PROBLEM DESCRIPTION. Please return every line in the following data that includes the string "diode".

Start of Block

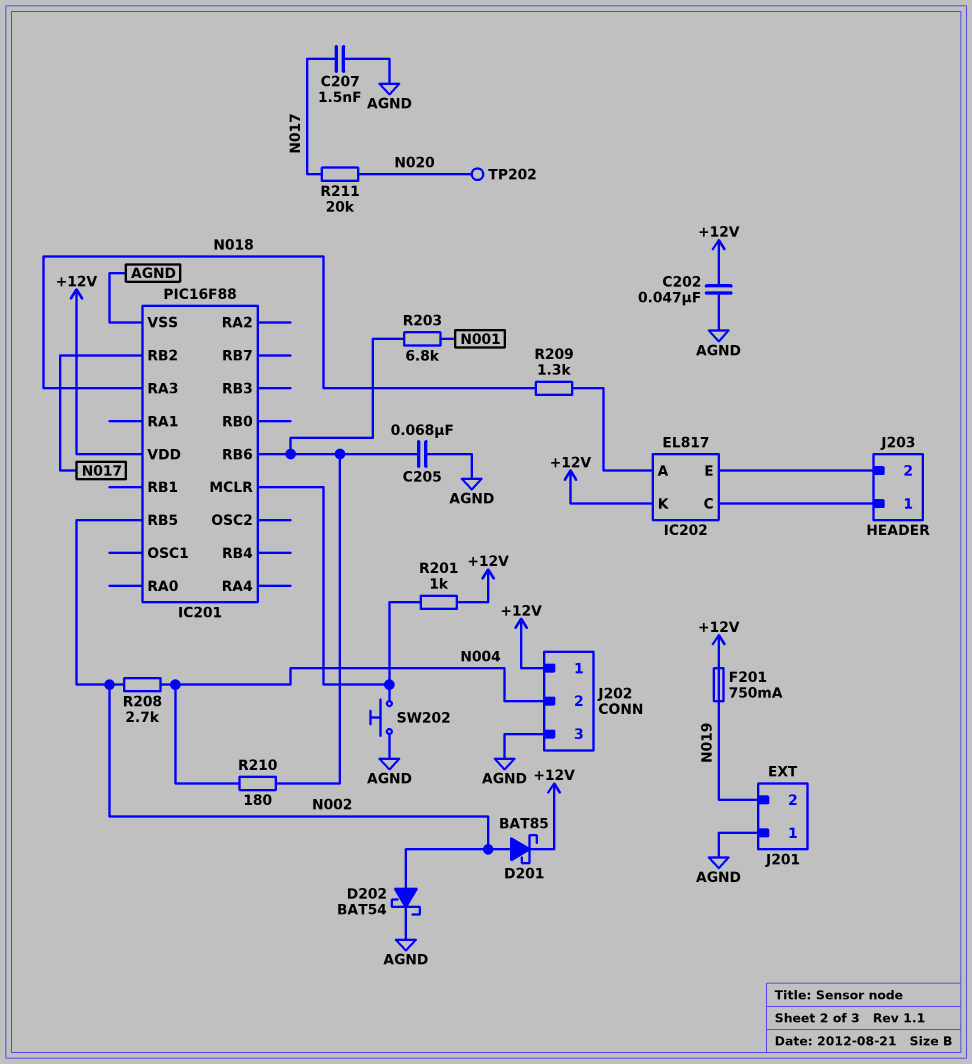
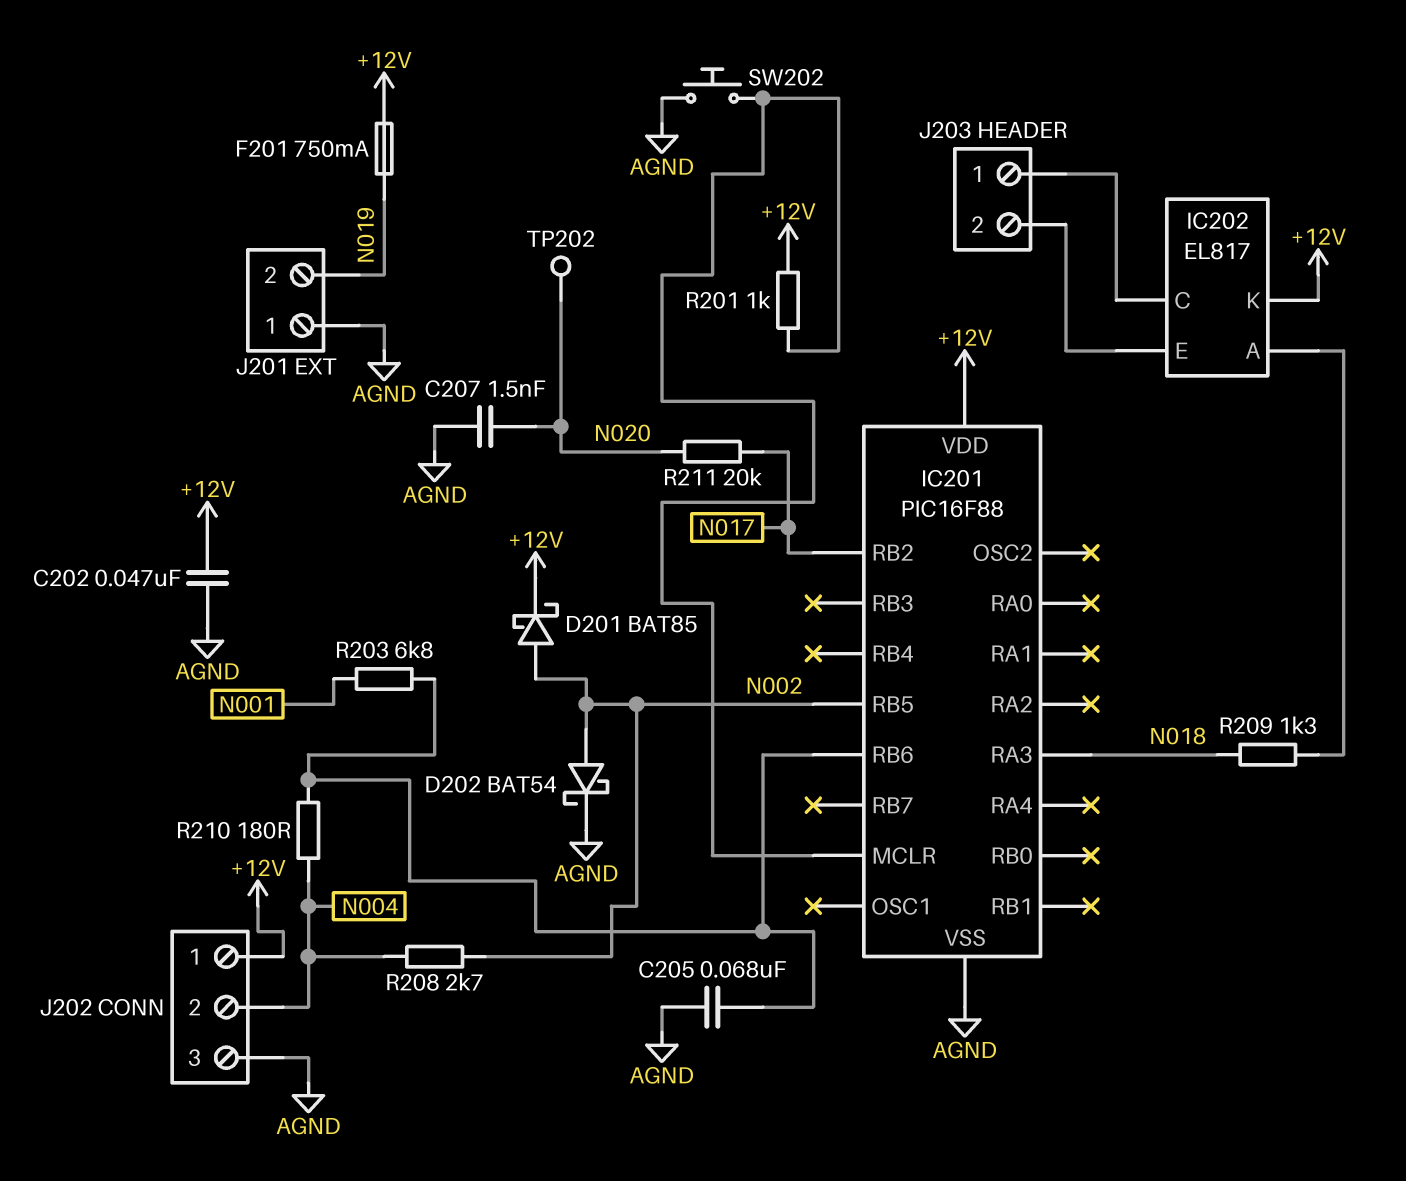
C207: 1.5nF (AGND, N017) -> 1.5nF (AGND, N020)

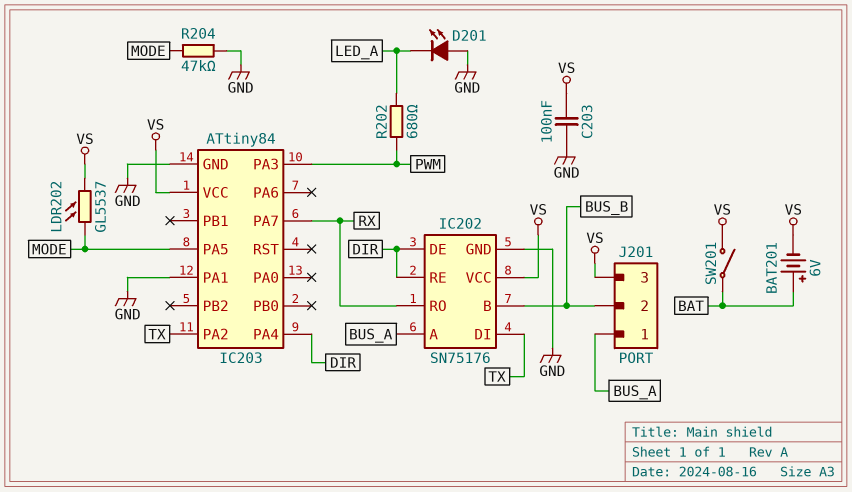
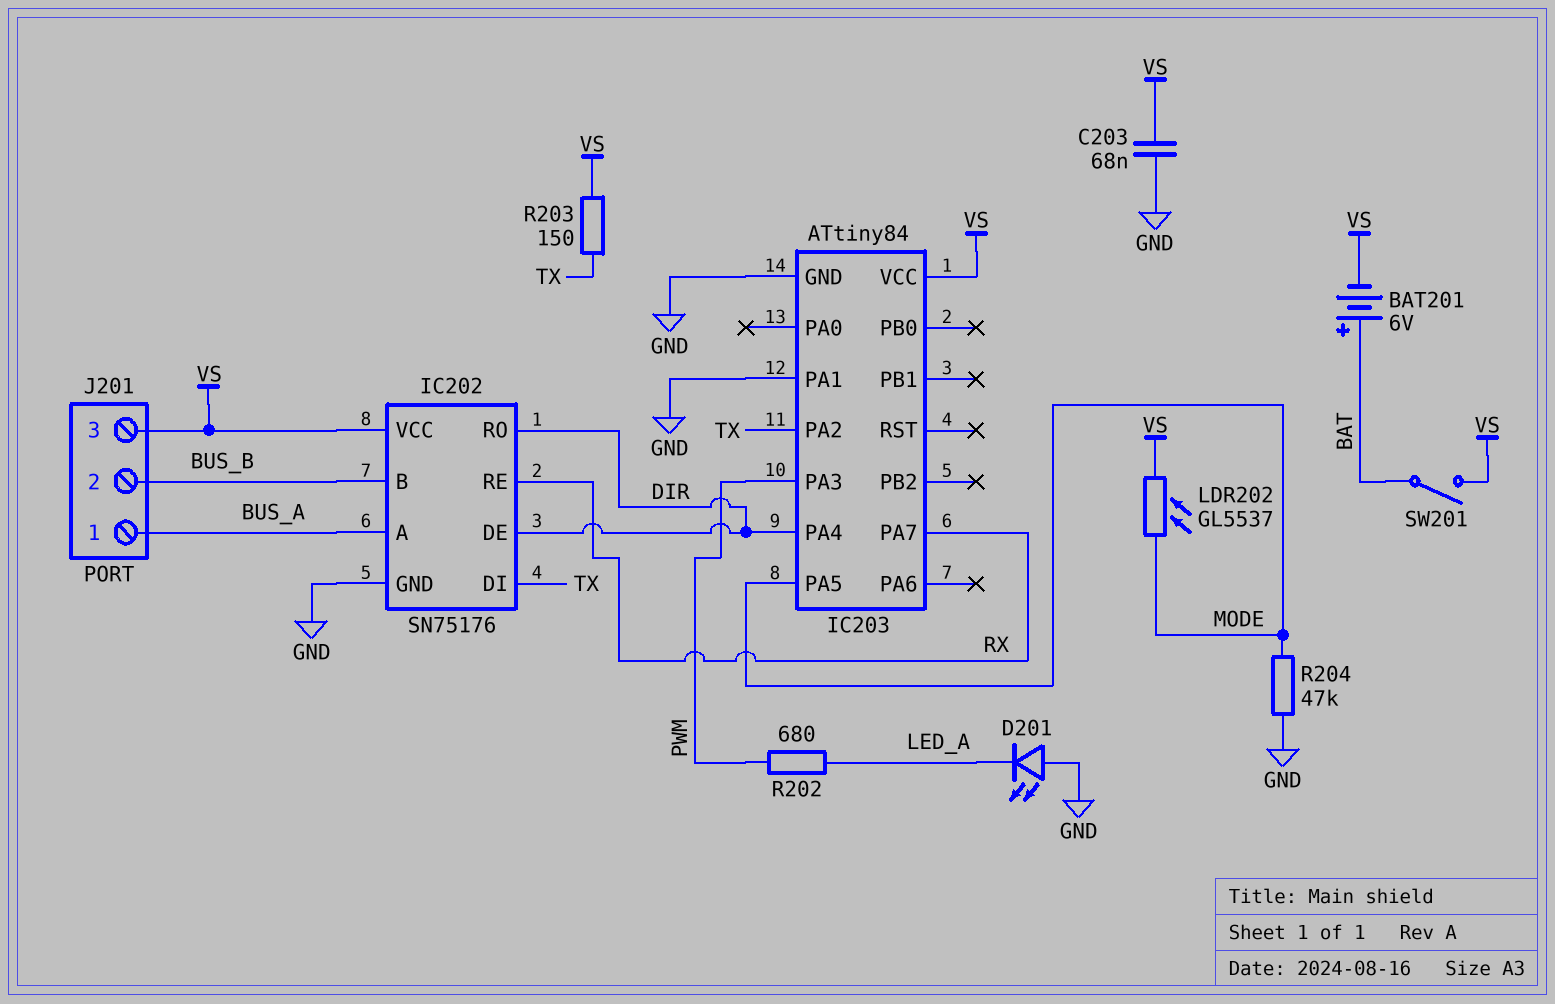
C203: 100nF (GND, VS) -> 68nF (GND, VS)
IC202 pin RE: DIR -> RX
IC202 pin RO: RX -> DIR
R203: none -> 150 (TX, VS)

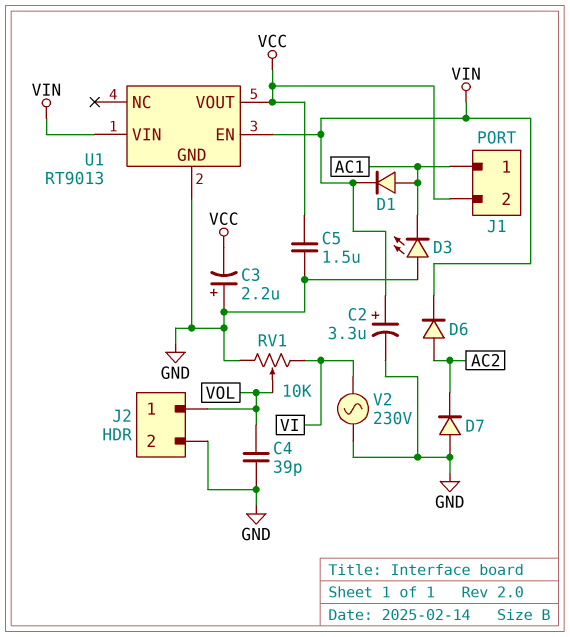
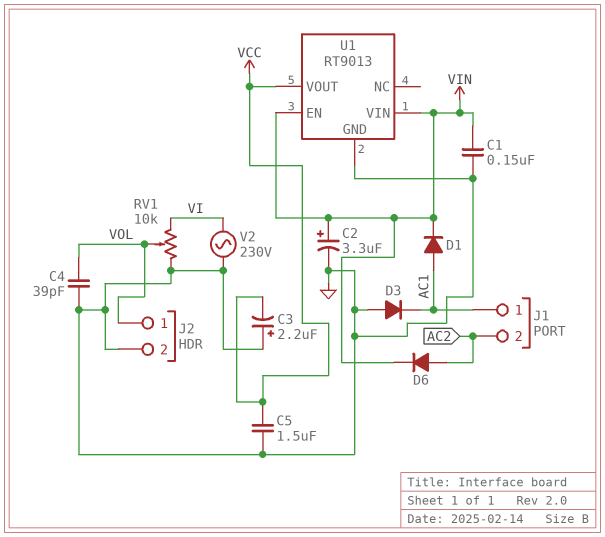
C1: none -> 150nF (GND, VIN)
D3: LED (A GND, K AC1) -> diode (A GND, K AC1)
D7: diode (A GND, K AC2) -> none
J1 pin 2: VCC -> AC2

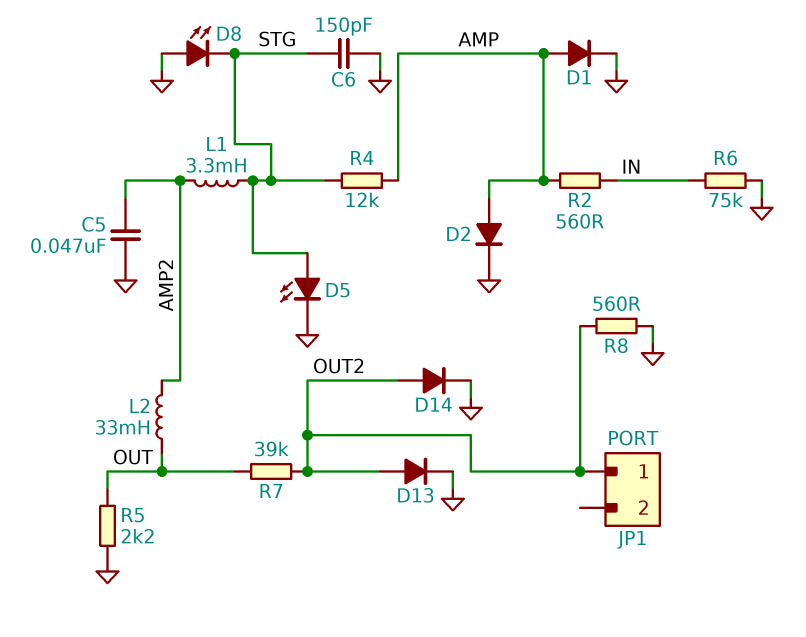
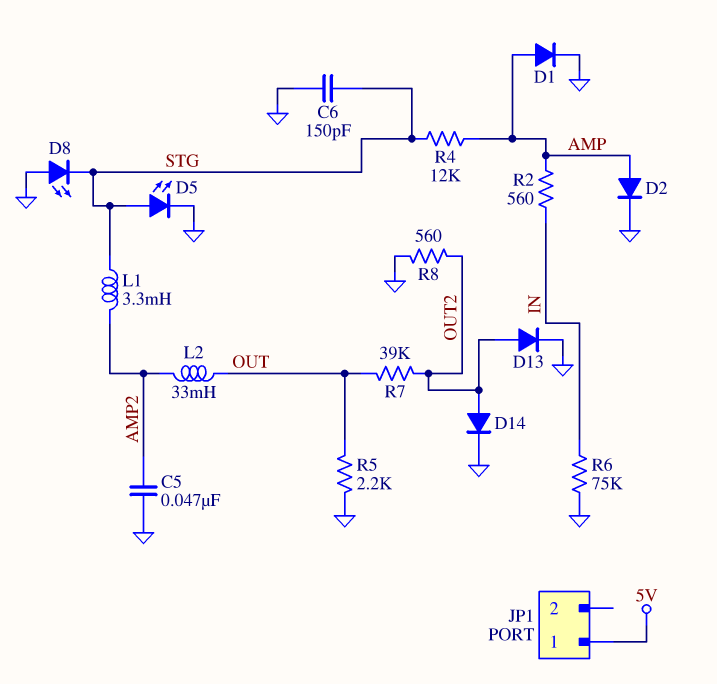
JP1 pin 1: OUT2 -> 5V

End of Block

WRITTEN ANSWER.
D3: LED (A GND, K AC1) -> diode (A GND, K AC1)
D7: diode (A GND, K AC2) -> none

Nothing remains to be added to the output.